**Instruction:** Scan the entries below for the string "cake" and copy every line where it turns up.

**Materials provided:**
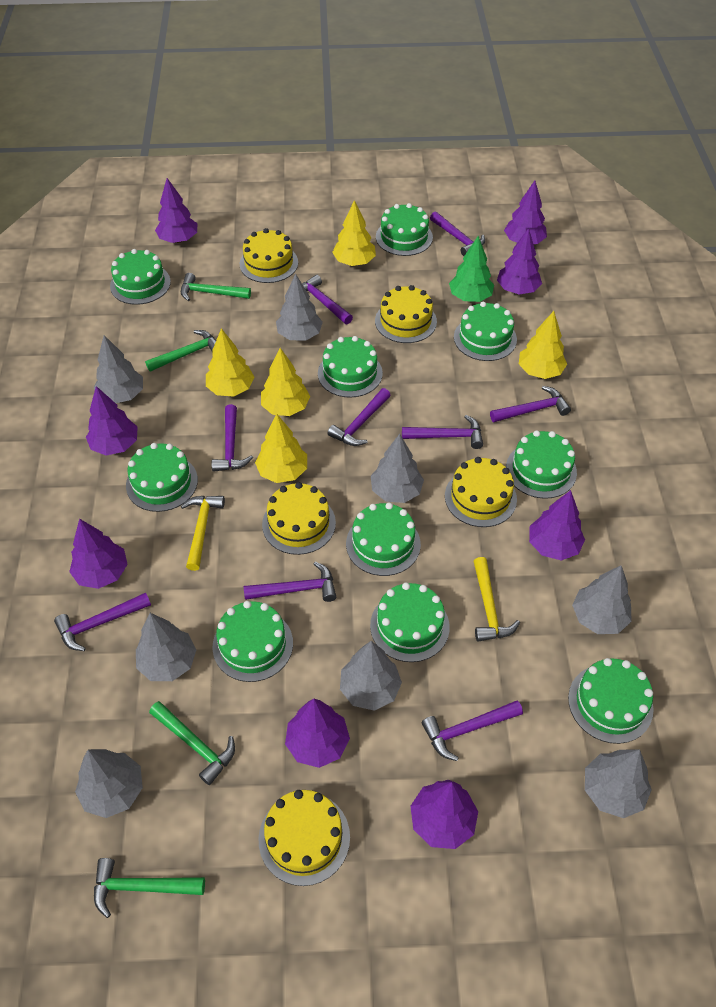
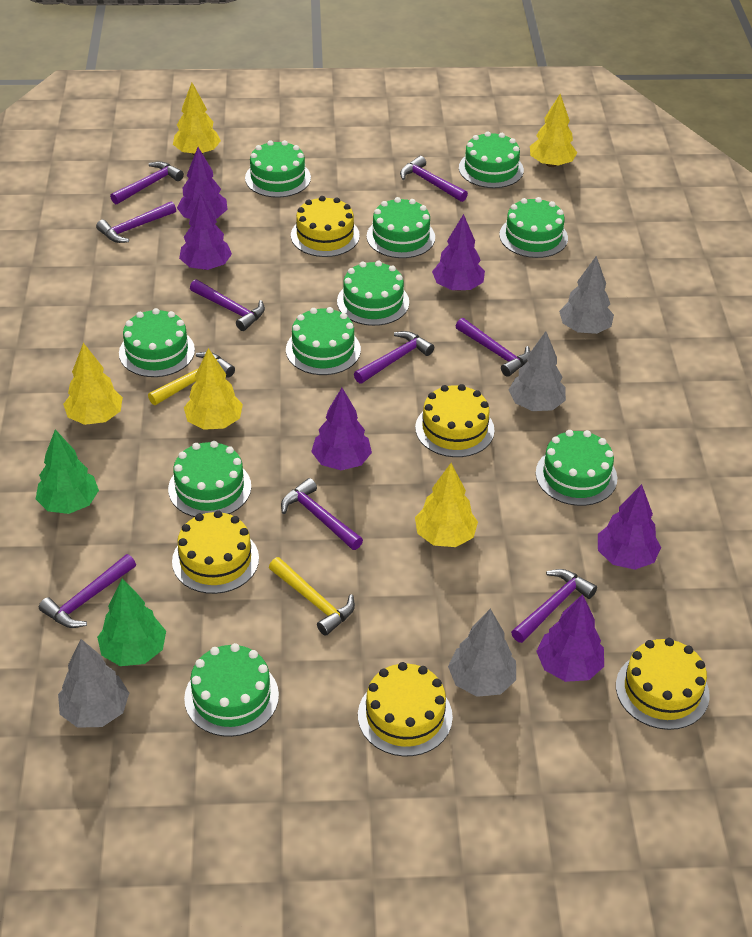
green hammer: [94,858,205,918] [145,330,216,372] [149,701,235,785] [181,273,251,301] = 4 -> none = 0
green tree: [449,236,494,302] = 1 -> [36,429,99,514] [97,578,166,666] = 2
grey tree: [75,749,143,818] [94,335,143,403] [136,613,196,681] [276,274,323,340] [340,641,402,711] [371,434,424,503] [572,565,632,634] [585,750,652,818] = 8 -> [58,639,129,728] [448,609,516,697] [509,332,566,411] [559,256,614,334] = 4
purple tree: [69,518,128,589] [86,386,138,456] [155,178,197,243] [285,699,350,768] [410,780,478,849] [497,228,542,295] [504,181,547,244] [529,490,585,561] = 8 -> [177,147,228,219] [179,193,232,270] [311,388,372,470] [432,214,485,291] [536,594,604,682] [598,484,661,570] = 6

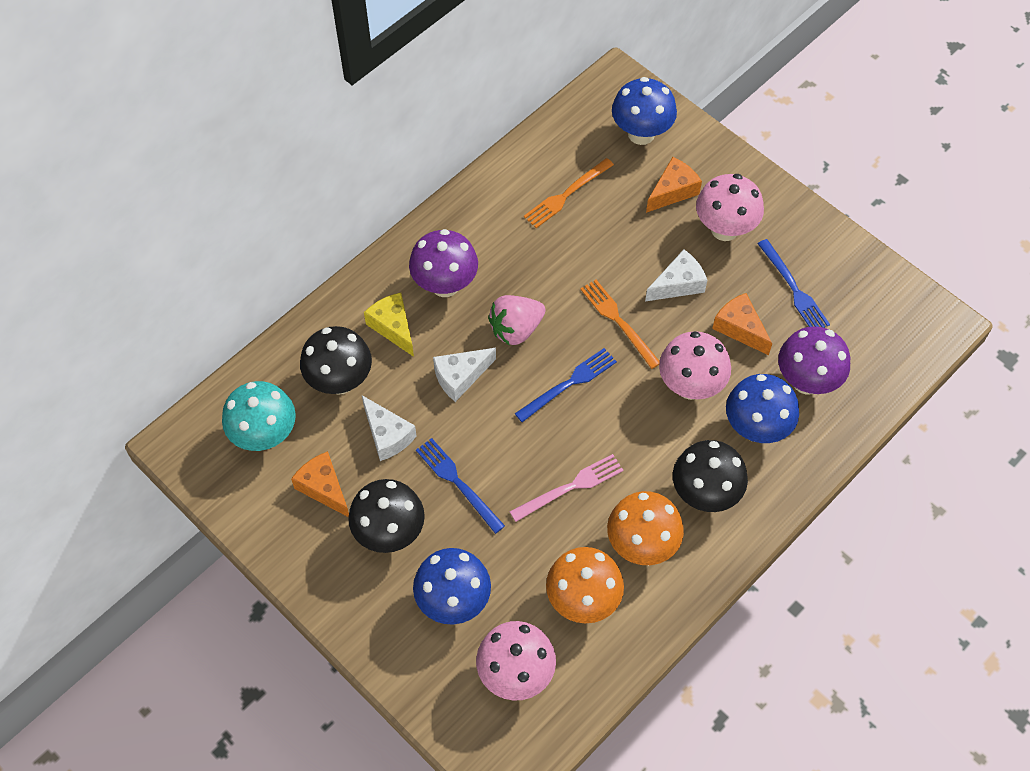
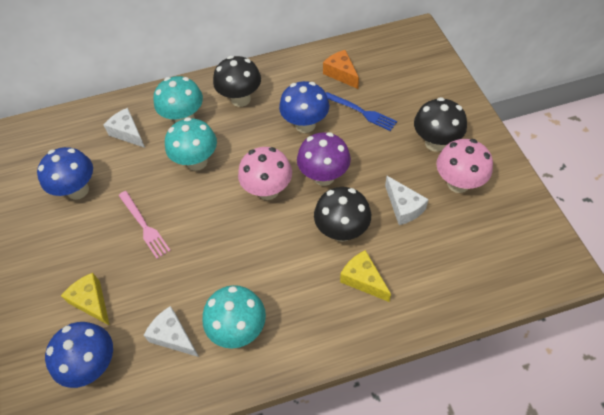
blue fork: [416,438,505,534] [515,348,617,422] [758,239,830,328] = 3 -> [326,92,397,131] = 1
orange cheese: [291,451,349,517] [646,157,702,213] [712,293,772,355] = 3 -> [323,50,359,89] = 1
orange fork: [524,158,614,228] [580,280,659,369] = 2 -> none = 0
orange mushroom: [546,547,624,623] [607,491,684,565] = 2 -> none = 0
pink mushroom: [476,621,556,701] [659,331,731,400] [696,174,764,241] = 3 -> [238,147,292,200] [436,139,493,193] = 2
pink strawberry: [488,295,546,346] = 1 -> none = 0
purple mushroom: [409,229,478,297] [778,326,850,395] = 2 -> [297,132,351,186] = 1
turquoise mushroom: [222,381,296,451] = 1 -> [153,76,203,123] [165,117,217,171] [203,285,266,349] = 3
yellow cheese: [364,293,414,357] = 1 -> [61,273,110,326] [340,250,391,302] = 2

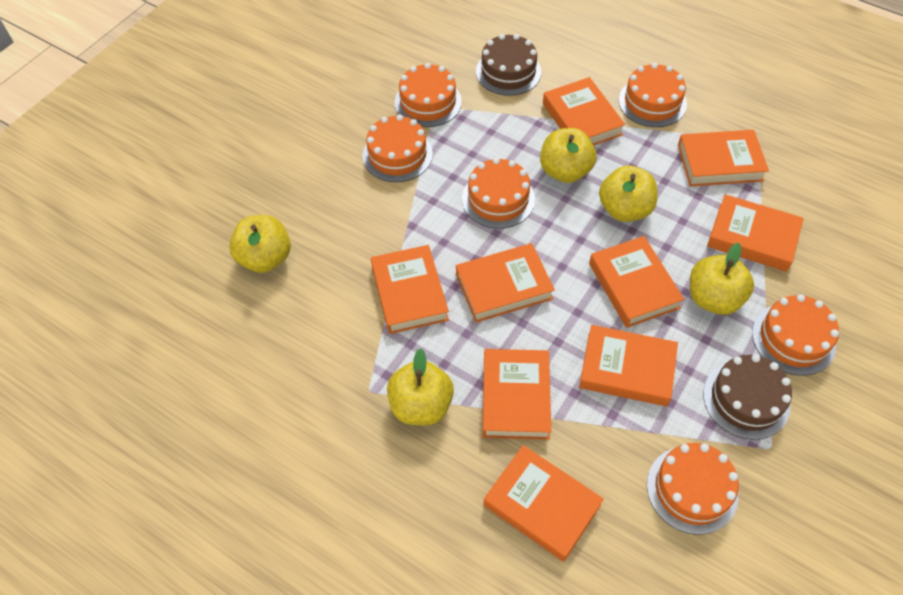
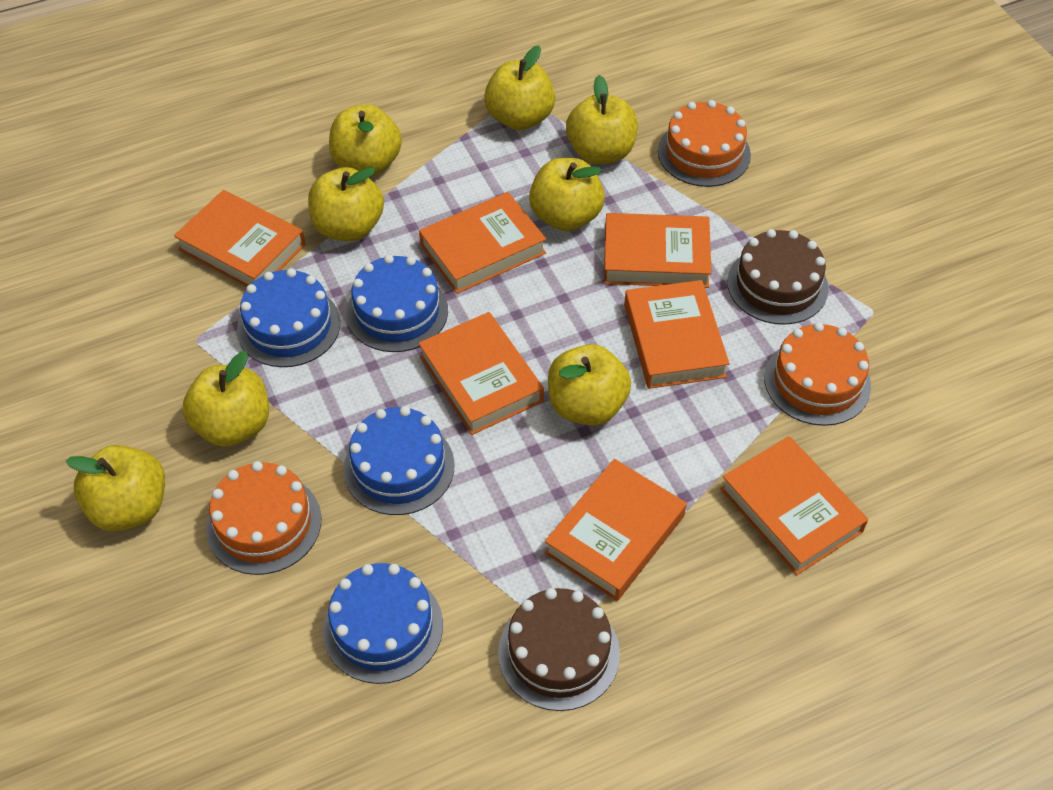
blue cake: none = 0 -> [237,268,340,367] [323,563,443,684] [343,406,455,515] [346,255,448,352] = 4
orange book: [371,245,449,334] [456,243,555,323] [483,349,551,440] [484,445,604,562] [543,77,625,146] [579,325,678,406] [589,236,684,328] [678,130,769,187] [707,194,804,272] = 9 -> [174,190,306,287] [419,192,546,294] [419,312,544,435] [544,459,687,601] [604,213,712,288] [624,280,730,389] [720,436,868,575] = 7
orange cake: [363,115,433,182] [395,63,462,127] [462,158,535,229] [619,63,687,127] [647,443,739,535] [752,294,839,376] = 6 -> [206,461,322,575] [658,100,751,187] [764,322,871,426] = 3
yellow apple: [229,215,291,273] [387,348,454,425] [540,128,596,183] [599,165,658,222] [690,243,754,315] = 5 -> [66,445,165,531] [182,351,269,447] [308,167,384,241] [329,104,402,176] [484,46,555,130] [529,158,605,231] [548,344,631,426] [566,75,638,164] = 8

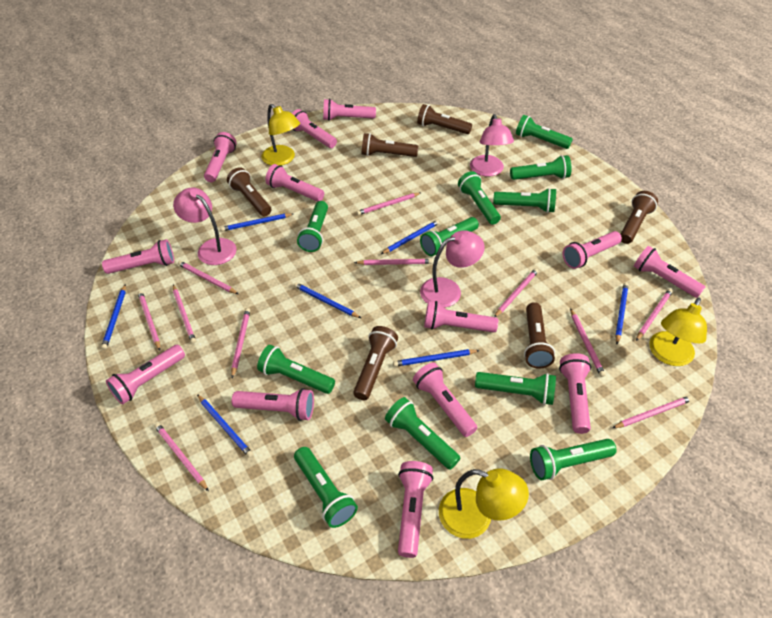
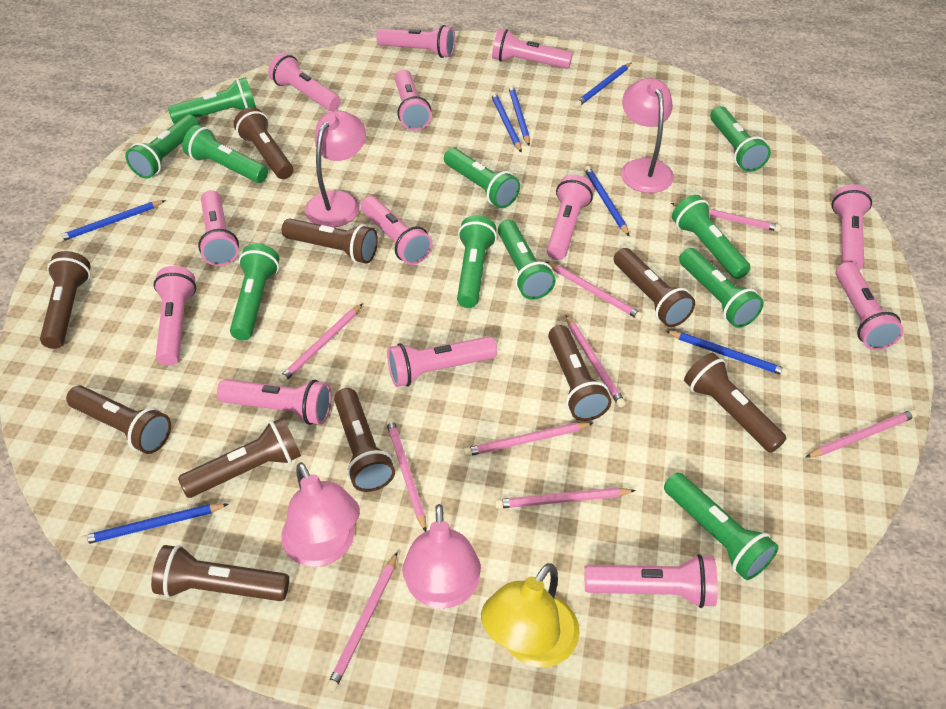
brown flashlight: [227,167,271,216] [353,326,398,400] [362,133,418,157] [417,104,472,134] [524,302,555,369] [621,191,658,244] = 6 -> [40,251,91,349] [66,385,171,454] [151,545,289,601] [178,417,301,498] [234,107,293,179] [282,218,378,264] [334,388,395,492] [548,325,611,421] [614,248,695,327] [684,352,787,453] = 10
pink lamp: [173,188,237,265] [420,230,485,308] [470,114,514,176] = 3 -> [281,462,360,567] [305,110,366,227] [402,504,481,609] [621,78,674,193] = 4
pink pencil: [138,291,160,351] [154,423,209,491] [173,285,196,344] [178,261,238,294] [231,308,250,378] [354,259,433,265] [356,193,421,215] [494,268,538,317] [570,308,605,377] [612,396,692,428] [636,289,673,341] = 11 -> [278,303,363,383] [327,552,398,691] [386,418,427,532] [464,422,593,457] [495,488,636,509] [546,262,643,320] [566,315,626,407] [670,203,781,232] [805,410,917,458] = 9
yellow lamp: [261,104,300,166] [439,468,529,539] [649,298,707,366] = 3 -> [481,563,580,667] = 1

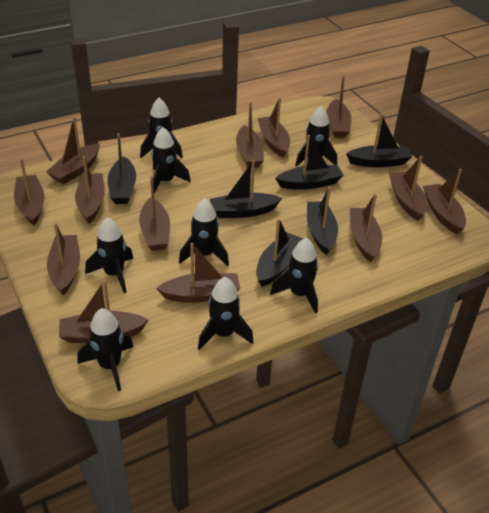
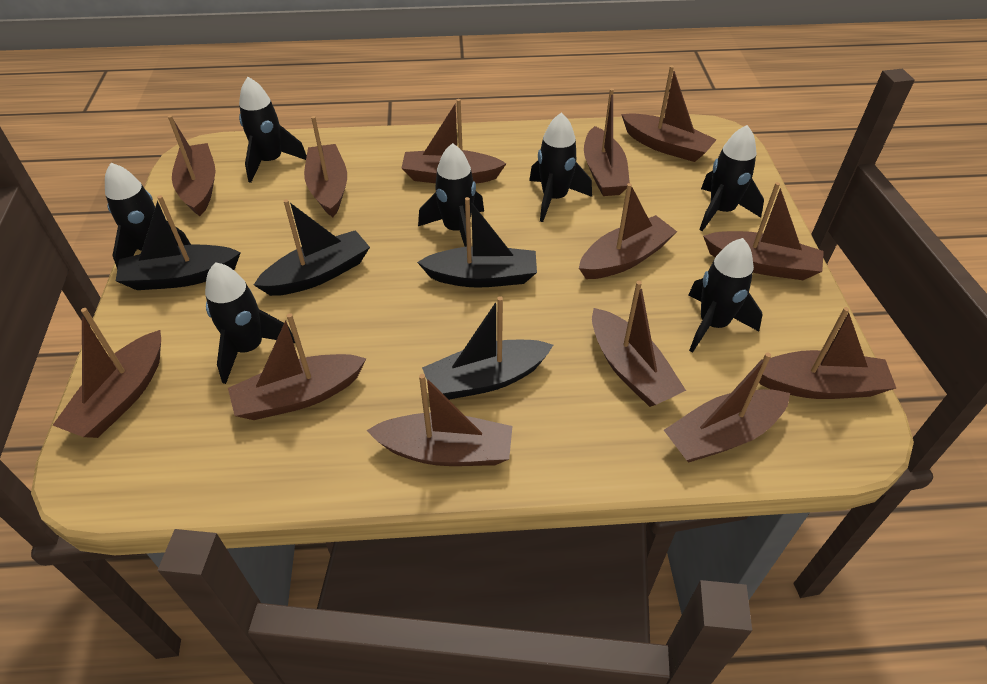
black boat: [108,133,136,204] [210,160,282,218] [256,218,303,287] [275,135,344,190] [307,187,338,255] [346,114,412,167] = 6 -> [116,195,241,290] [254,199,370,296] [417,197,537,288] [422,296,553,400] = 4
black rocket: [77,308,134,391] [85,217,133,293] [140,98,183,158] [151,127,191,193] [179,198,229,266] [198,277,254,350] [270,238,319,314] [295,106,337,167] = 8 -> [105,163,191,269] [205,262,295,384] [239,77,307,183] [418,143,484,247] [529,112,592,222] [688,238,762,352] [699,125,764,231] = 7

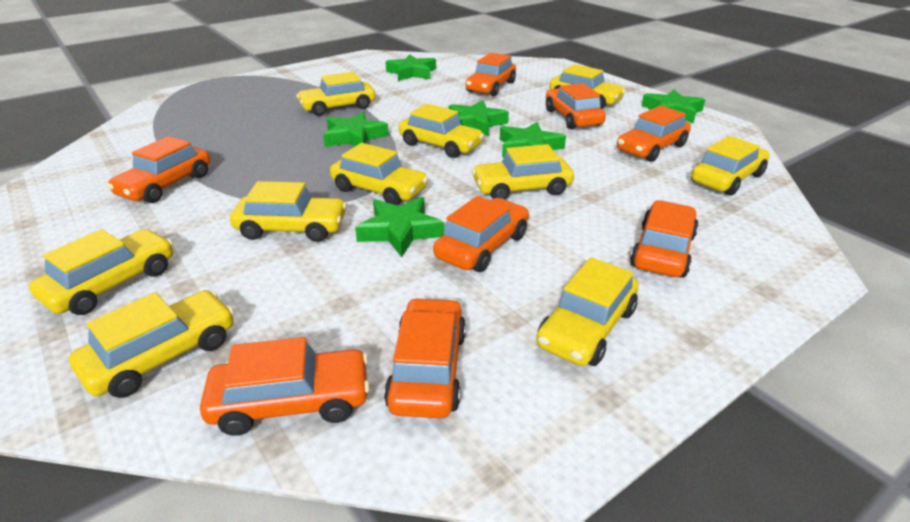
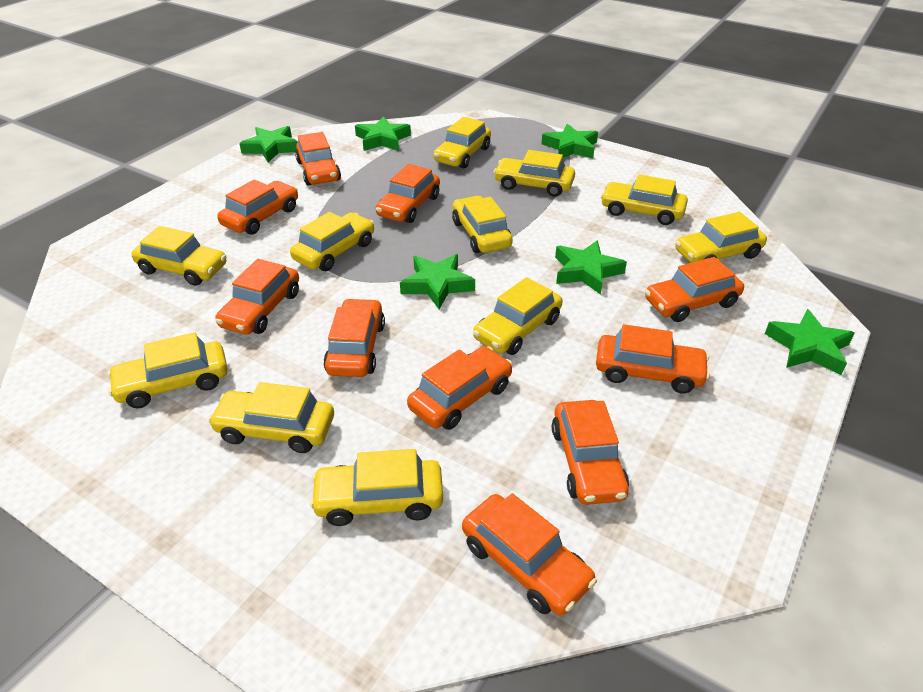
orange car: [107,136,210,203] [200,337,370,436] [384,298,466,418] [433,196,529,272] [465,53,516,96] [546,83,606,129] [617,106,691,162] [630,200,699,278] = 8 -> [215,259,299,335] [217,179,298,235] [295,132,341,185] [323,298,385,377] [376,164,440,223] [407,346,513,430] [462,493,597,615] [552,400,629,505] [596,324,710,394] [645,257,744,322] = 10
yellow car: [29,229,173,315] [69,290,234,398] [230,181,347,242] [296,72,376,116] [330,143,428,205] [399,104,484,158] [472,144,574,200] [536,257,639,366] [549,64,626,109] [691,136,770,196] = 10 -> [108,332,228,408] [131,226,227,286] [208,382,334,453] [290,212,374,271] [310,449,443,526] [434,117,491,168] [452,196,513,253] [473,277,563,355] [494,150,575,197] [601,175,688,225] [675,212,767,263] = 11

**Completed exercise:**
blue cake: none = 0 -> [237,268,340,367] [323,563,443,684] [343,406,455,515] [346,255,448,352] = 4
orange cake: [363,115,433,182] [395,63,462,127] [462,158,535,229] [619,63,687,127] [647,443,739,535] [752,294,839,376] = 6 -> [206,461,322,575] [658,100,751,187] [764,322,871,426] = 3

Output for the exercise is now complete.